Aim: Print exactly the part opening with the line containing "Here is an image." and closing with the line containing "Given the image: H&E-stained", with both of those lines included.

-- Start --

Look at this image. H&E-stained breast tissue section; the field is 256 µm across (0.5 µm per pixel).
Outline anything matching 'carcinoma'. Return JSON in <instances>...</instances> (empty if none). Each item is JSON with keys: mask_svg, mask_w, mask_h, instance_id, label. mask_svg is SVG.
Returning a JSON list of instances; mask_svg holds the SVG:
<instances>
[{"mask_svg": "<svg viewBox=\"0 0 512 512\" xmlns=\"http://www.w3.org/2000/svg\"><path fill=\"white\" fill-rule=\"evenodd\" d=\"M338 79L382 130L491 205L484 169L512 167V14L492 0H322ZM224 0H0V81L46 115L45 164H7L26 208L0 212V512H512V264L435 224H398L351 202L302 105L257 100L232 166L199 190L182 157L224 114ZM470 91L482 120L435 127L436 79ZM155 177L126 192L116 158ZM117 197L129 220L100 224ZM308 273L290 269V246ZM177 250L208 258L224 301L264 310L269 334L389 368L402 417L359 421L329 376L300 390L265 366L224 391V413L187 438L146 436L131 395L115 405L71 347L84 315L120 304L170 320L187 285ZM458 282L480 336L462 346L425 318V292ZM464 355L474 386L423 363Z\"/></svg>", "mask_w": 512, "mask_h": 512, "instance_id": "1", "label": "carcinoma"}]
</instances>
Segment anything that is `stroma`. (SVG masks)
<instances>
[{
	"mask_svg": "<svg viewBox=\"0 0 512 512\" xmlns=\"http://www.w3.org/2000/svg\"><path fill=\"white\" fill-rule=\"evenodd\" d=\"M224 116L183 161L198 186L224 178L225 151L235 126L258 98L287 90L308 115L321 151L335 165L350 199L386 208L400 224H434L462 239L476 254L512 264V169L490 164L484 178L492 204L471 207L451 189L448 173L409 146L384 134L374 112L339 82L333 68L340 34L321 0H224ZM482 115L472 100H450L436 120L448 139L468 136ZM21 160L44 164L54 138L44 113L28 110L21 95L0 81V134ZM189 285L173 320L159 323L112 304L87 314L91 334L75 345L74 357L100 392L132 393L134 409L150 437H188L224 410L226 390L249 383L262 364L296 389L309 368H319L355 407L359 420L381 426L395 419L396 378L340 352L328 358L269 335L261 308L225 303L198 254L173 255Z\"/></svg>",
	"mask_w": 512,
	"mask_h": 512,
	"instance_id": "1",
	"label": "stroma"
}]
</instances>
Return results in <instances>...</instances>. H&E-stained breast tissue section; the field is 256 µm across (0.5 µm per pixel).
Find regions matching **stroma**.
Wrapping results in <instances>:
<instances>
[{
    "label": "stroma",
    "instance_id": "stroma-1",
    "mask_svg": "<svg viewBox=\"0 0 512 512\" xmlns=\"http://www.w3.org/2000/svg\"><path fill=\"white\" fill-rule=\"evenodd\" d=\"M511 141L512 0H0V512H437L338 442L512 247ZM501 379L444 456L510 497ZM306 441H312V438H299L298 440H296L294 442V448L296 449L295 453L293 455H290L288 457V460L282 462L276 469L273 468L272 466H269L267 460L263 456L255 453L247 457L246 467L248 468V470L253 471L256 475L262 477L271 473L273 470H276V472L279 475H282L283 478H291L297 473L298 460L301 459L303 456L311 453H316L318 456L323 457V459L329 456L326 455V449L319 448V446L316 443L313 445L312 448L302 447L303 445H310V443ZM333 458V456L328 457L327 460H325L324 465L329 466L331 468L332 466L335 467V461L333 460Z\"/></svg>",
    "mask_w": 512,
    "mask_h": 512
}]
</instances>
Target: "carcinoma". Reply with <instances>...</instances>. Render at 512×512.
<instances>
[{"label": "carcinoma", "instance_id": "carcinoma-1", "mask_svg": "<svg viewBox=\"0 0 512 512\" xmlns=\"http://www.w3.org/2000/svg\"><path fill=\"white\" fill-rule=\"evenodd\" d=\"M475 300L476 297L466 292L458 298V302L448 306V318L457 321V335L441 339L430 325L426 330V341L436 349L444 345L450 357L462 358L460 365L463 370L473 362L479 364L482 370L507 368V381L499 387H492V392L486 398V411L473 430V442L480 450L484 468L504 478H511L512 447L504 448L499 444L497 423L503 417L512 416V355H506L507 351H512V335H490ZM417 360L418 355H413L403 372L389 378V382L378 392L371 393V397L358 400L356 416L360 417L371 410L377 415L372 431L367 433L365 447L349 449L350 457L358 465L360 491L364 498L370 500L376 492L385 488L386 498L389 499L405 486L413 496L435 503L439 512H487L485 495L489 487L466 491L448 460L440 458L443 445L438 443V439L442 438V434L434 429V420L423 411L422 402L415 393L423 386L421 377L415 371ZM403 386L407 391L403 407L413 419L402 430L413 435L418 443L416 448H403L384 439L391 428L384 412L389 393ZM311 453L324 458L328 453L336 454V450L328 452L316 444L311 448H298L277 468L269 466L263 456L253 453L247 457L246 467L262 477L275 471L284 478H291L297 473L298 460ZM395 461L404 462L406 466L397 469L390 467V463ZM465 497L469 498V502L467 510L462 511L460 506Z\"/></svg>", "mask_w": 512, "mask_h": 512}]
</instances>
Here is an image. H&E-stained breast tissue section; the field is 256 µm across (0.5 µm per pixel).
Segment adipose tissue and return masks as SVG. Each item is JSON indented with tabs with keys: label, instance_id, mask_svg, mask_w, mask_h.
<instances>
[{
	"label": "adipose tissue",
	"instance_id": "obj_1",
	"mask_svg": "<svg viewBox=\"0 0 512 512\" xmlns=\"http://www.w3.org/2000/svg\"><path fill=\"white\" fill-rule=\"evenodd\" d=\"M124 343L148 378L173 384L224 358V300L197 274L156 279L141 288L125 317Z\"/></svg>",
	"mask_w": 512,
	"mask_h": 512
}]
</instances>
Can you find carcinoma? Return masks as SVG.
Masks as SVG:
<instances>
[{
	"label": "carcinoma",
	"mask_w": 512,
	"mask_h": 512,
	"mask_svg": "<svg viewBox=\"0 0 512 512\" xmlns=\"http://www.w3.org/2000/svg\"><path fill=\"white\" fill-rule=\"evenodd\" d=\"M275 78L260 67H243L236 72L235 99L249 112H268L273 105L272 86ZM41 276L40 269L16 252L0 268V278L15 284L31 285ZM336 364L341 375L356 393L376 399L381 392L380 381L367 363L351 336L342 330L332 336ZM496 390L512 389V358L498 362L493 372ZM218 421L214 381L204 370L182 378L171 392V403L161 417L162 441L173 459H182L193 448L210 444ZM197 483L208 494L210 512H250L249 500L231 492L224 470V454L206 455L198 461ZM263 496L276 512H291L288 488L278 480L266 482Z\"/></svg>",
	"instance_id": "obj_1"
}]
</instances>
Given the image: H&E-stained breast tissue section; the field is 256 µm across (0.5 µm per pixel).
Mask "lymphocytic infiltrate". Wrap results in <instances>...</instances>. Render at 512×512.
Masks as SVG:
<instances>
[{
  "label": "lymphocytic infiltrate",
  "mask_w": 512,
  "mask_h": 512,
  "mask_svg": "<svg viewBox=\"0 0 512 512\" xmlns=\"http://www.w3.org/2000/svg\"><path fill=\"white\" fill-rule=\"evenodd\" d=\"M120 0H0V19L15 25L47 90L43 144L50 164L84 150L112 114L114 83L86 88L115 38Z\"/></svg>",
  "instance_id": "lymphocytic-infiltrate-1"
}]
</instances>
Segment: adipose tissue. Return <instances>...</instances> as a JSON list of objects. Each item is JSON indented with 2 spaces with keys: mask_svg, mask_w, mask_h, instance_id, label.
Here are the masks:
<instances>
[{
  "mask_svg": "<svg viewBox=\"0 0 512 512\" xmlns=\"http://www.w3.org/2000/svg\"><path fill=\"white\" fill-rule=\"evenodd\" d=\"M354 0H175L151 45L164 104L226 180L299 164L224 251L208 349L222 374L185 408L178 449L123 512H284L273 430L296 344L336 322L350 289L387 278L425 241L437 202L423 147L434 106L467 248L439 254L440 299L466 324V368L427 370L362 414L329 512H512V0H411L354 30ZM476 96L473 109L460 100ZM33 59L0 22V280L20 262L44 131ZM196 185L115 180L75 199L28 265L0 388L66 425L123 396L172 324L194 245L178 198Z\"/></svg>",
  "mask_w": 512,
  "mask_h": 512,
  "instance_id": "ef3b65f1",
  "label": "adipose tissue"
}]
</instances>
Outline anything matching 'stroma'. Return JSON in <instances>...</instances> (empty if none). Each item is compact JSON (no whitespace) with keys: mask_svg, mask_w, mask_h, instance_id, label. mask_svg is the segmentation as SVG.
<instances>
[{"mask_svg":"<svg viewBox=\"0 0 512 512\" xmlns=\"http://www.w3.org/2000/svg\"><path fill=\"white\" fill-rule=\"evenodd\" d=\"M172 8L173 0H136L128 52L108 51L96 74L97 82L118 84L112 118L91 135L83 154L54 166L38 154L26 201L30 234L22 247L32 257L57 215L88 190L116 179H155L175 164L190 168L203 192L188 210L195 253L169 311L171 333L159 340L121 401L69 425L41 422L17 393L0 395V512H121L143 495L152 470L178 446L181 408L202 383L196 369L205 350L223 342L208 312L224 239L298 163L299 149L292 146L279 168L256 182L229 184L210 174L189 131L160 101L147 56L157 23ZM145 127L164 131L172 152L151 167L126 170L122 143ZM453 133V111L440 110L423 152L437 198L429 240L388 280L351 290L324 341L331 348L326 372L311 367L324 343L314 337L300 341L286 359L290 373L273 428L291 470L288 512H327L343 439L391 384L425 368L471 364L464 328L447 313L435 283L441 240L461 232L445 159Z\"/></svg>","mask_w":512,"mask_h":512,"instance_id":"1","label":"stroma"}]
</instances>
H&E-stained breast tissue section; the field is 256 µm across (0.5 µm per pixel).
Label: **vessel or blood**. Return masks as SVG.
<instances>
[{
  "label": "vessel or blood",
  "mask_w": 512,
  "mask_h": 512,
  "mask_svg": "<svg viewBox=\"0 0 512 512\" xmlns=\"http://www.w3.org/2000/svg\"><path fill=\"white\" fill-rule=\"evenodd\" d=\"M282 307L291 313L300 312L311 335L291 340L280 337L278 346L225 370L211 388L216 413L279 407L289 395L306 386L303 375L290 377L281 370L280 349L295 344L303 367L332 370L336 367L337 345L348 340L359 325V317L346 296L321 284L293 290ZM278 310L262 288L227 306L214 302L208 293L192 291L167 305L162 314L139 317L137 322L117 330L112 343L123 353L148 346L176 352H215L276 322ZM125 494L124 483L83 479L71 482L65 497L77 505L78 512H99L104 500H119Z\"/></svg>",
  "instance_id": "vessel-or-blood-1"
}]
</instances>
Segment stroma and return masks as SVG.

-- End --

Exercise answer:
Here is an image. H&E-stained breast tissue section; the field is 256 µm across (0.5 µm per pixel).
Segment adipose tissue and return masks as SVG. Each item is JSON indented with tabs with keys: label, instance_id, mask_svg, mask_w, mask_h.
<instances>
[{
	"label": "adipose tissue",
	"instance_id": "obj_1",
	"mask_svg": "<svg viewBox=\"0 0 512 512\" xmlns=\"http://www.w3.org/2000/svg\"><path fill=\"white\" fill-rule=\"evenodd\" d=\"M124 343L148 378L173 384L224 358V300L197 274L156 279L141 288L125 317Z\"/></svg>",
	"mask_w": 512,
	"mask_h": 512
}]
</instances>
Can you find carcinoma? Return masks as SVG.
Masks as SVG:
<instances>
[{
	"label": "carcinoma",
	"mask_w": 512,
	"mask_h": 512,
	"mask_svg": "<svg viewBox=\"0 0 512 512\" xmlns=\"http://www.w3.org/2000/svg\"><path fill=\"white\" fill-rule=\"evenodd\" d=\"M275 78L260 67H243L236 72L235 99L249 112H268L273 105L272 86ZM41 276L40 269L16 252L0 268V278L15 284L31 285ZM336 364L341 375L356 393L376 399L381 392L380 381L367 363L351 336L342 330L332 336ZM496 390L512 389V358L498 362L493 372ZM218 421L214 381L204 370L182 378L171 392V403L161 417L162 441L173 459H182L193 448L210 444ZM197 483L208 494L210 512H250L249 500L231 492L224 470V454L206 455L198 461ZM263 496L276 512H291L288 488L278 480L266 482Z\"/></svg>",
	"instance_id": "obj_1"
}]
</instances>
Given the image: H&E-stained breast tissue section; the field is 256 µm across (0.5 µm per pixel).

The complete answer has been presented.